=== What the task requires ===
Without including any pictures, write out all the entries exactly.

=== The data ===
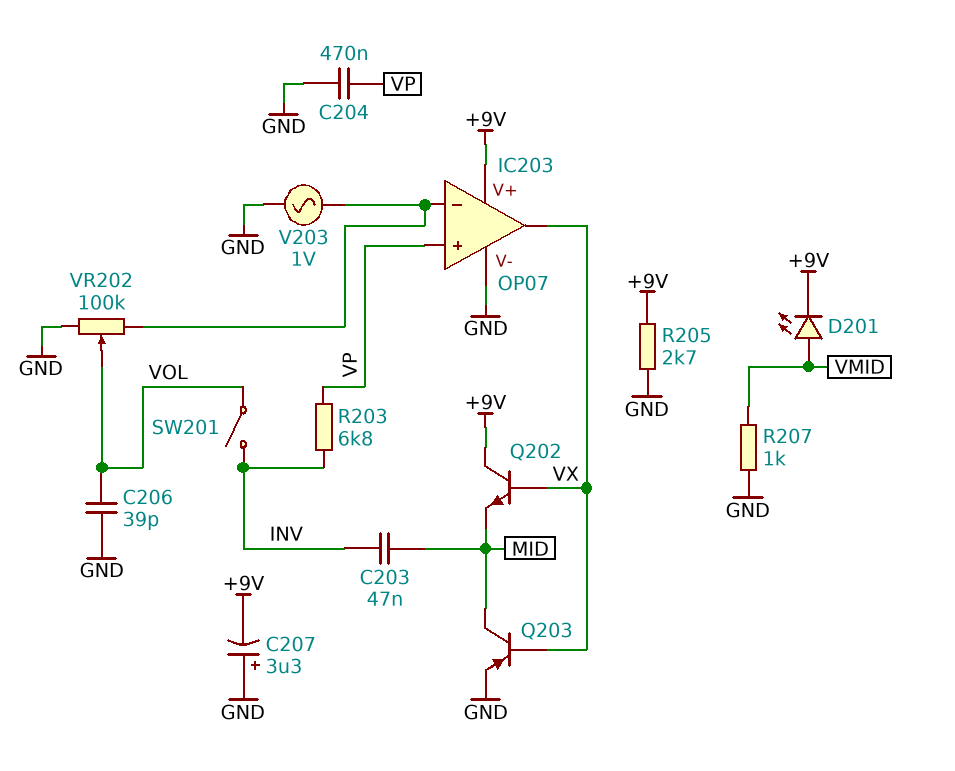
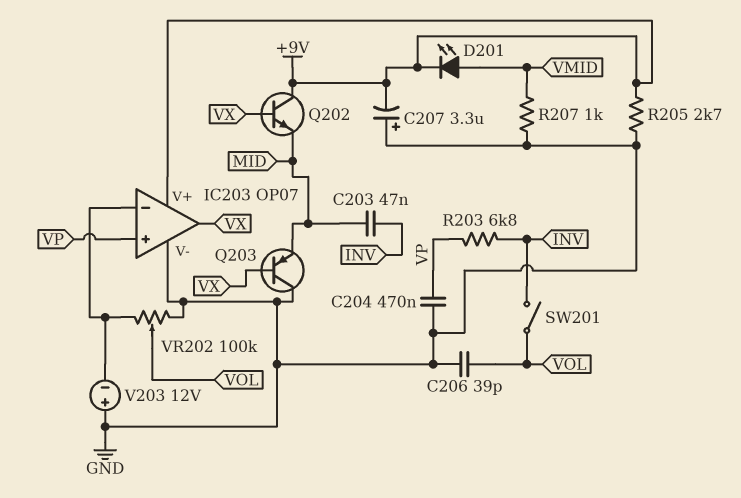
Q203: PNP (B VX, C MID, E GND) -> PNP (B VX, C GND, E MID)
V203: AC 1V (GND, IC203/in-) -> 12V (plus GND, minus IC203/in-)

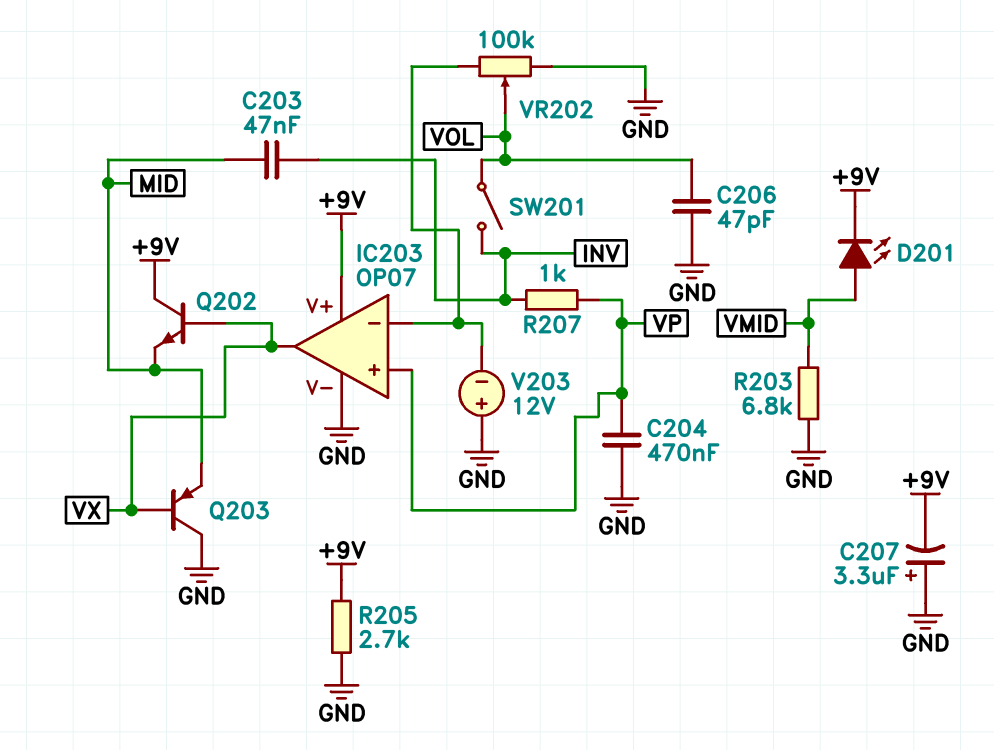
C206: 39pF (GND, VOL) -> 47pF (GND, VOL)
R203: 6.8k (INV, VP) -> 6.8k (GND, VMID)
R207: 1k (GND, VMID) -> 1k (INV, VP)

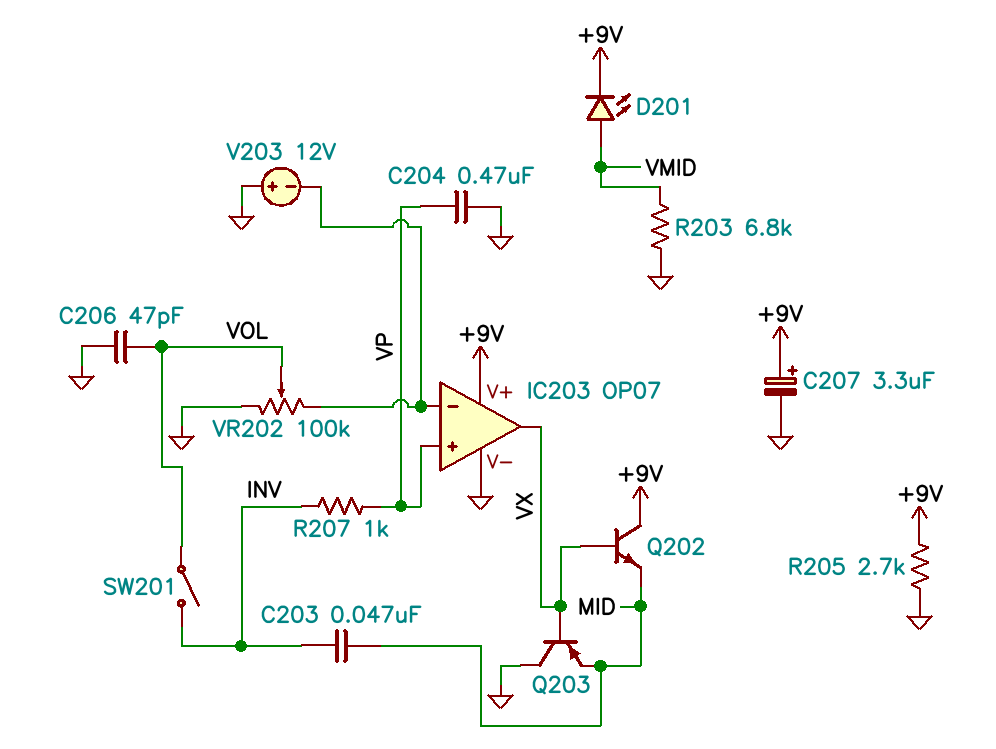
C207: 3.3uF (plus GND, minus +9V) -> 3.3uF (plus +9V, minus GND)

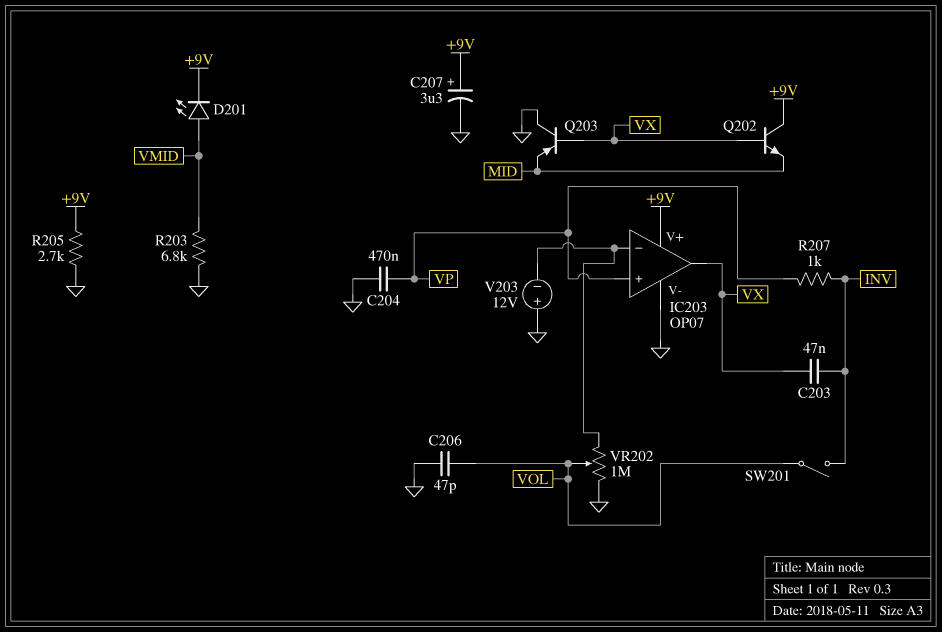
C203: 47nF (INV, MID) -> 47nF (INV, VX)
VR202: 100k (GND, IC203/in-, wiper VOL) -> 1M (GND, IC203/in-, wiper VOL)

=== Solution to this problem ===
Q203: PNP (B VX, C MID, E GND) -> PNP (B VX, C GND, E MID)
V203: AC 1V (GND, IC203/in-) -> 12V (plus GND, minus IC203/in-)

C206: 39pF (GND, VOL) -> 47pF (GND, VOL)
R203: 6.8k (INV, VP) -> 6.8k (GND, VMID)
R207: 1k (GND, VMID) -> 1k (INV, VP)

C207: 3.3uF (plus GND, minus +9V) -> 3.3uF (plus +9V, minus GND)

C203: 47nF (INV, MID) -> 47nF (INV, VX)
VR202: 100k (GND, IC203/in-, wiper VOL) -> 1M (GND, IC203/in-, wiper VOL)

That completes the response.